### [Request]
Please restate, exactly as they appear, only the lines from the one that contains "(607, 276) = (681, 345): black" to the final line of the entries, with no pictures.

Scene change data
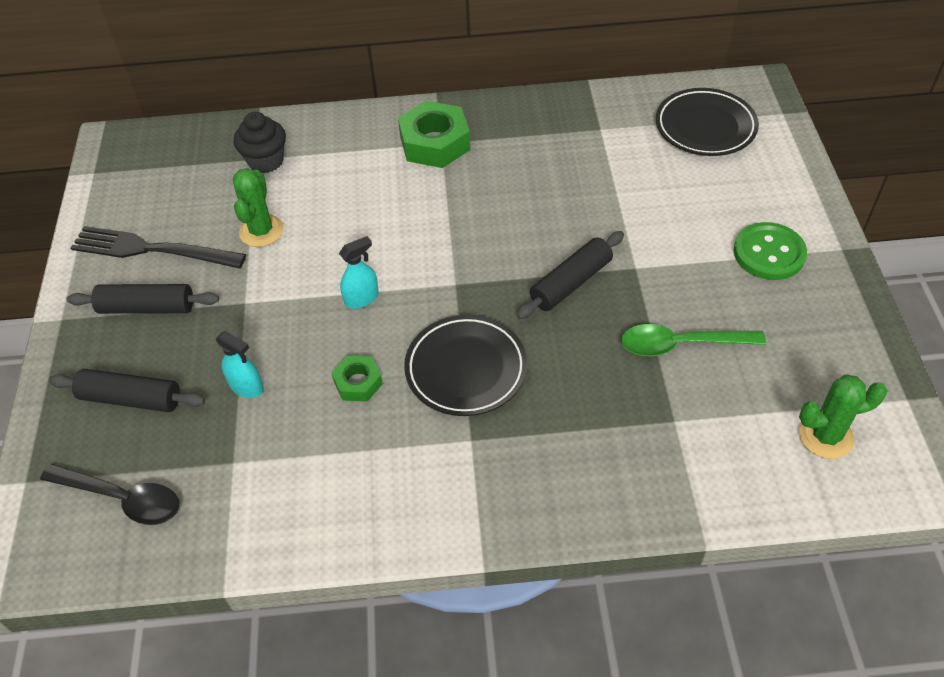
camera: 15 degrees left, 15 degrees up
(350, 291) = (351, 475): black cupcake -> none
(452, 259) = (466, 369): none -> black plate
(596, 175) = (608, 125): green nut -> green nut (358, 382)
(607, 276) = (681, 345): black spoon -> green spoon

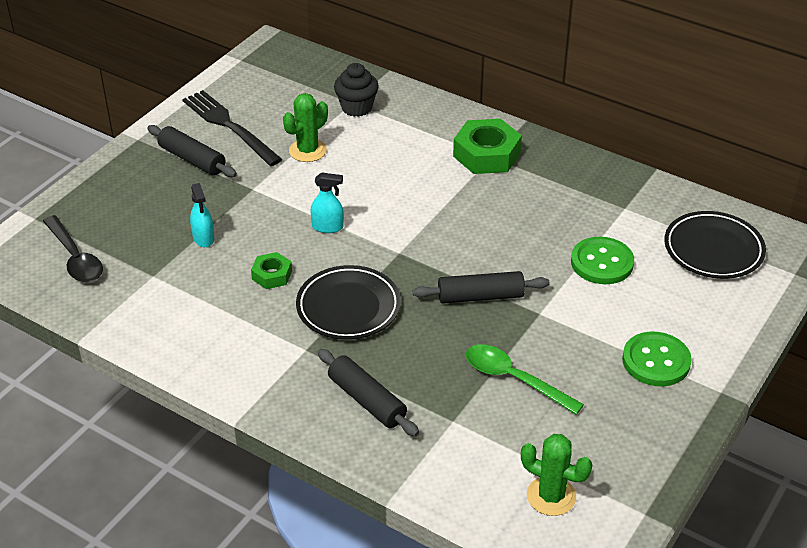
camera: 35 degrees right, 10 degrees down
(131, 398) = (132, 206): black rolling pin -> black rolling pin (367, 400)
(635, 189) = (602, 262): none -> green button

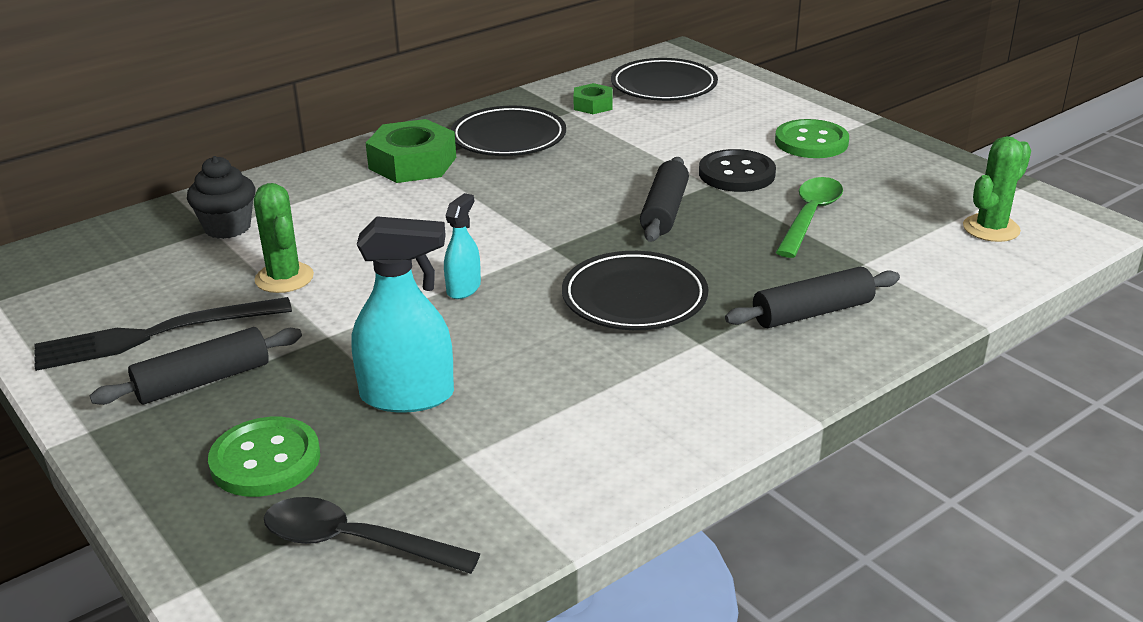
camera: 70 degrees left, 10 degrees down
(75, 258) = (355, 542): black spoon -> black spoon turned 150 degrees counterclockwise
(203, 238) = (407, 396): turquoise spray bottle -> turquoise spray bottle, size x1.78
(272, 275) = (533, 347): green nut -> green nut (593, 105)
(514, 379) = (810, 216): green spoon -> green spoon turned 150 degrees clockwise
(555, 188) = (508, 138): none -> black plate
(566, 325) = (736, 174): none -> black button
(602, 262) = (649, 138): green button -> green button (265, 460)

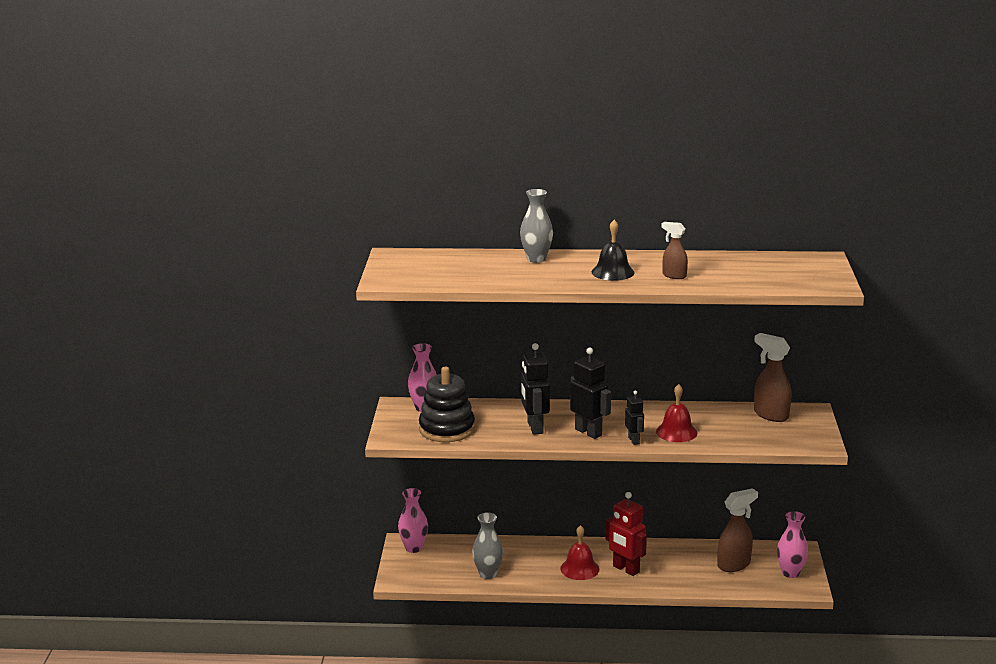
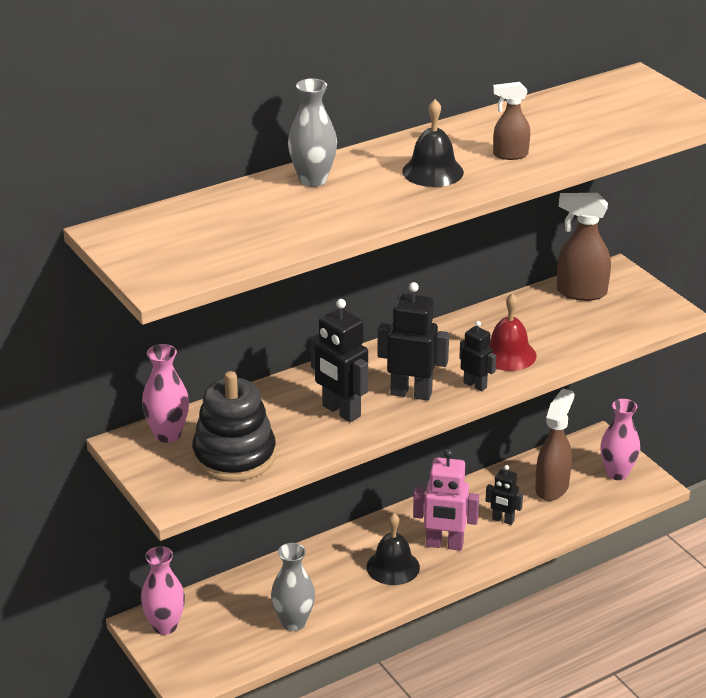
camera: 35 degrees left, 10 degrees up
(579, 569) = (393, 567): red bell -> black bell
(625, 569) = (444, 544): red robot -> pink robot
(679, 570) = (503, 520): none -> black robot

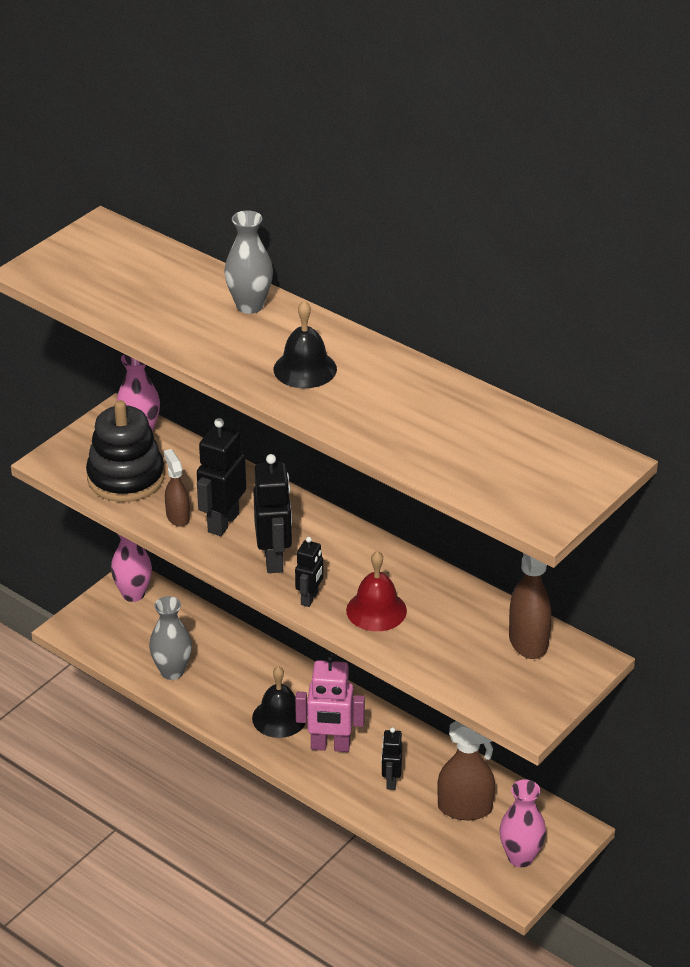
camera: 70 degrees right, 5 degrees up
(444, 544) = (330, 746): pink robot -> pink robot turned 75 degrees counterclockwise
(510, 155) = (368, 408): brown spray bottle -> brown spray bottle (177, 517)

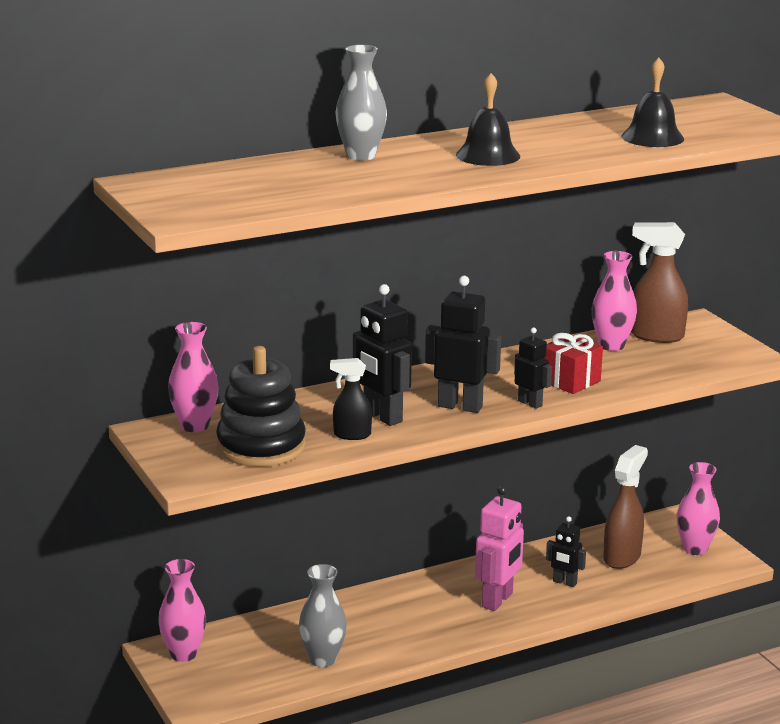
camera: 65 degrees left, 15 degrees down
(177, 517) = (351, 435): brown spray bottle -> black spray bottle
(279, 717) = (438, 617): black bell -> black bell (652, 137)
(376, 610) = (570, 381): red bell -> red gift
(480, 616) = (611, 345): none -> pink vase

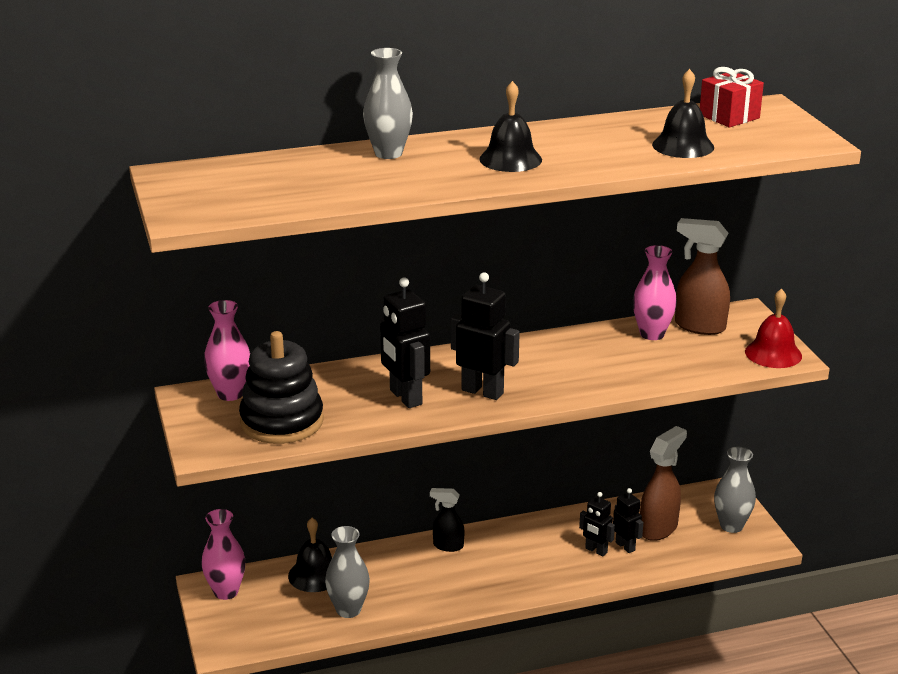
camera: 10 degrees right, 5 degrees up
(275, 629) = (315, 574): none -> black bell
(351, 435) = (369, 415): black spray bottle -> black spray bottle (448, 546)
(497, 600) = (527, 564): pink robot -> none
(530, 403) = (550, 393): black robot -> black robot (625, 546)
(570, 381) = (597, 371): red gift -> red gift (729, 116)
(695, 549) = (731, 526): pink vase -> grey vase
(738, 355) = (773, 353): none -> red bell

### [Solution to the exercise]
(607, 276) = (681, 345): black spoon -> green spoon

camera: 35 degrees right, 10 degrees down
(131, 398) = (132, 206): black rolling pin -> black rolling pin (367, 400)
(635, 189) = (602, 262): none -> green button

camera: 70 degrees left, 10 degrees down
(75, 258) = (355, 542): black spoon -> black spoon turned 150 degrees counterclockwise
(203, 238) = (407, 396): turquoise spray bottle -> turquoise spray bottle, size x1.78
(272, 275) = (533, 347): green nut -> green nut (593, 105)
(514, 379) = (810, 216): green spoon -> green spoon turned 150 degrees clockwise
(555, 188) = (508, 138): none -> black plate
(566, 325) = (736, 174): none -> black button
(602, 262) = (649, 138): green button -> green button (265, 460)

camera: 35 degrees left, 10 degrees up
(579, 569) = (393, 567): red bell -> black bell
(625, 569) = (444, 544): red robot -> pink robot
(679, 570) = (503, 520): none -> black robot

camera: 70 degrees right, 5 degrees up
(444, 544) = (330, 746): pink robot -> pink robot turned 75 degrees counterclockwise
(510, 155) = (368, 408): brown spray bottle -> brown spray bottle (177, 517)

camera: 65 degrees left, 15 degrees down
(177, 517) = (351, 435): brown spray bottle -> black spray bottle
(279, 717) = (438, 617): black bell -> black bell (652, 137)
(376, 610) = (570, 381): red bell -> red gift
(480, 616) = (611, 345): none -> pink vase

camera: 10 degrees right, 5 degrees up
(275, 629) = (315, 574): none -> black bell
(351, 435) = (369, 415): black spray bottle -> black spray bottle (448, 546)
(497, 600) = (527, 564): pink robot -> none
(530, 403) = (550, 393): black robot -> black robot (625, 546)
(570, 381) = (597, 371): red gift -> red gift (729, 116)
(695, 549) = (731, 526): pink vase -> grey vase
(738, 355) = (773, 353): none -> red bell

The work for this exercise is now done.